DATA FOR REVIEW:

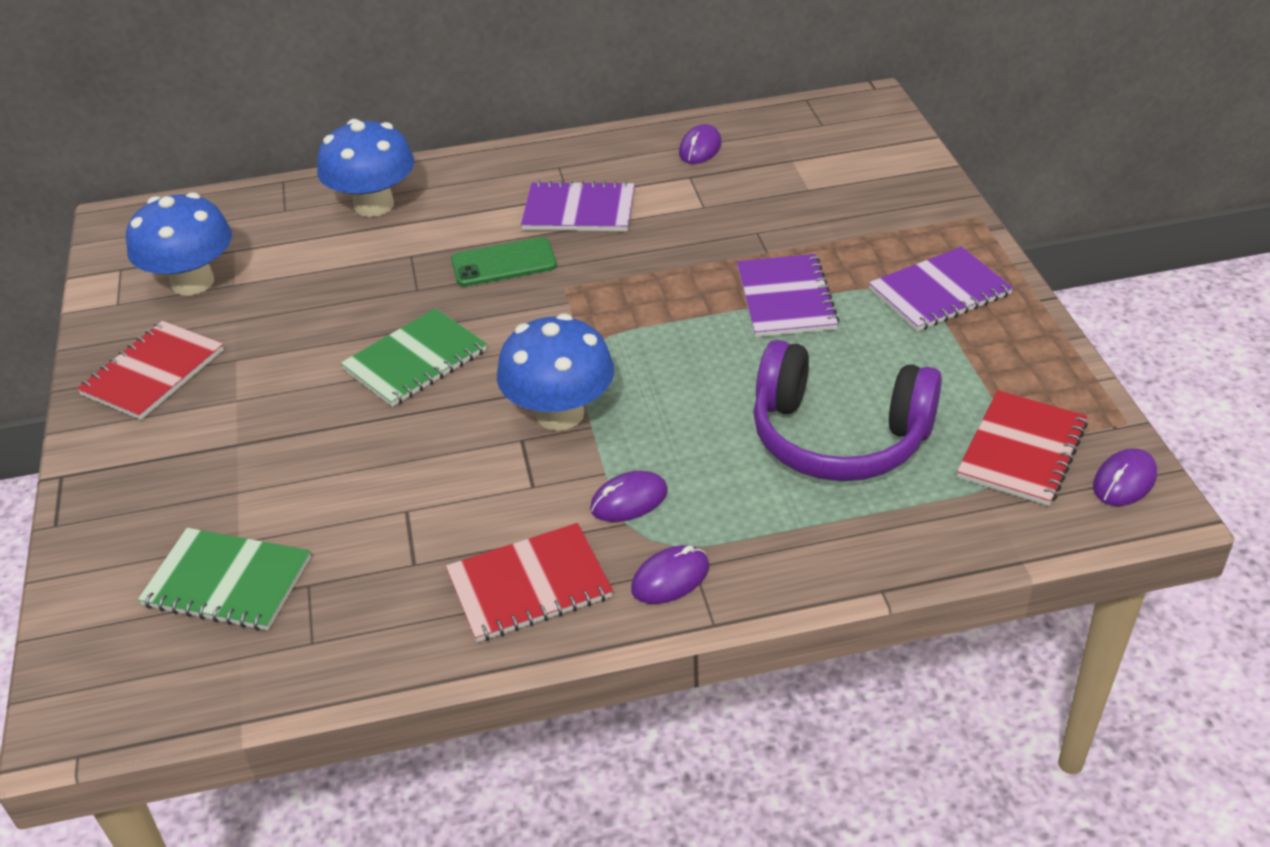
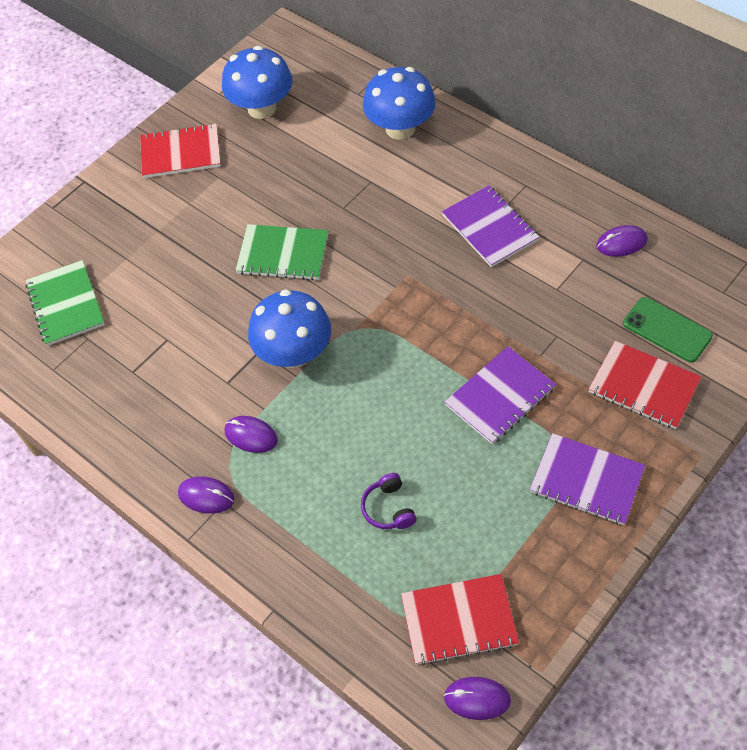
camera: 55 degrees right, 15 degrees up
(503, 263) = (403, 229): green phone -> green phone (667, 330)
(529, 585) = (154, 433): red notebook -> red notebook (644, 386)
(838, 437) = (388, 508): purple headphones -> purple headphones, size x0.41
---
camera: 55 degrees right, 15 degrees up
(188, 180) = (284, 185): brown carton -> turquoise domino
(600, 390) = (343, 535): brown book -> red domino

EXERCISE DIRECTIONS: Nothing but the lines above from the one containing "(188, 180) = (284, 185): brown" through the one containing "(600, 390) = (343, 535): brown" should appear in the answer, each repeated exactly.

EXPECTED ANSWER:
(188, 180) = (284, 185): brown carton -> turquoise domino
(600, 390) = (343, 535): brown book -> red domino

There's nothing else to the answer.